MATERIAL SHOWN: Begin
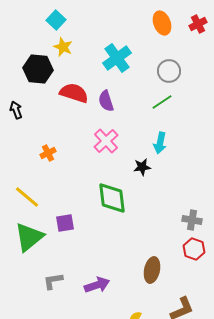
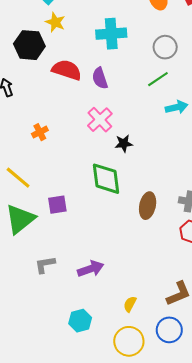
cyan cross: (117, 58) -> (111, 34), turned 32
cyan arrow: (160, 143) -> (177, 107), moved, turned -115
black star: (142, 167) -> (124, 143), moved
brown ellipse: (152, 270) -> (148, 206), moved

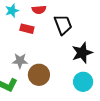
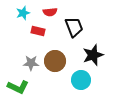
brown circle: (39, 75) -> (55, 61), moved
cyan circle: (83, 82) -> (81, 80), moved

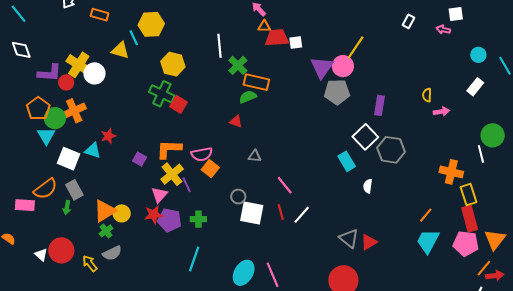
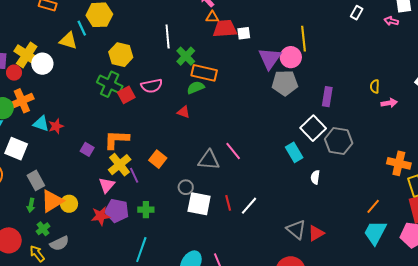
yellow line: (356, 48) -> (304, 39), turned -40
red square: (178, 104) -> (126, 95), turned 30
cyan triangle: (93, 150) -> (41, 124), moved
pink semicircle: (202, 154) -> (152, 86), moved
gray triangle: (255, 156) -> (209, 160), moved, size x1.6
pink line: (285, 185) -> (233, 151), moved
gray rectangle: (74, 190) -> (36, 180), moved
green arrow: (67, 208) -> (31, 205), moved
red star: (154, 215) -> (101, 216), moved
green cross: (106, 231) -> (43, 229), moved

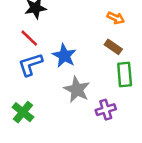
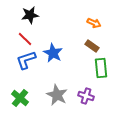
gray star: (77, 90) -> (57, 95), moved
purple cross: (106, 110) -> (86, 96), turned 35

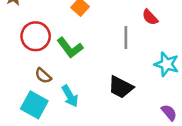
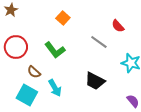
red circle: (36, 36) -> (16, 47), moved
gray line: (126, 38) -> (99, 42), turned -54

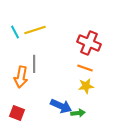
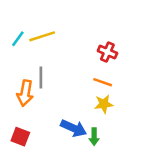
cyan line: (15, 32) -> (18, 39), turned 64
red cross: (89, 43) -> (107, 52), size x0.7
green arrow: (78, 113) -> (94, 137), turned 96

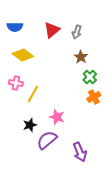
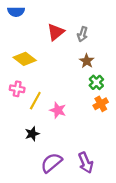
blue semicircle: (15, 27) -> (16, 12), moved
pink star: (57, 117) -> (58, 110), moved
purple semicircle: (47, 140) -> (51, 163), moved

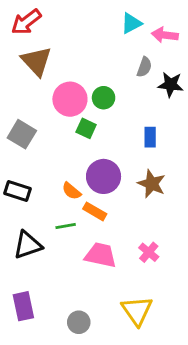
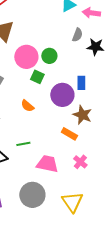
MATERIAL SHOWN: End
WORK ORDER =>
Report how many lines above include "arrow". Nothing else.

RESPONSE TO THIS TASK =>
3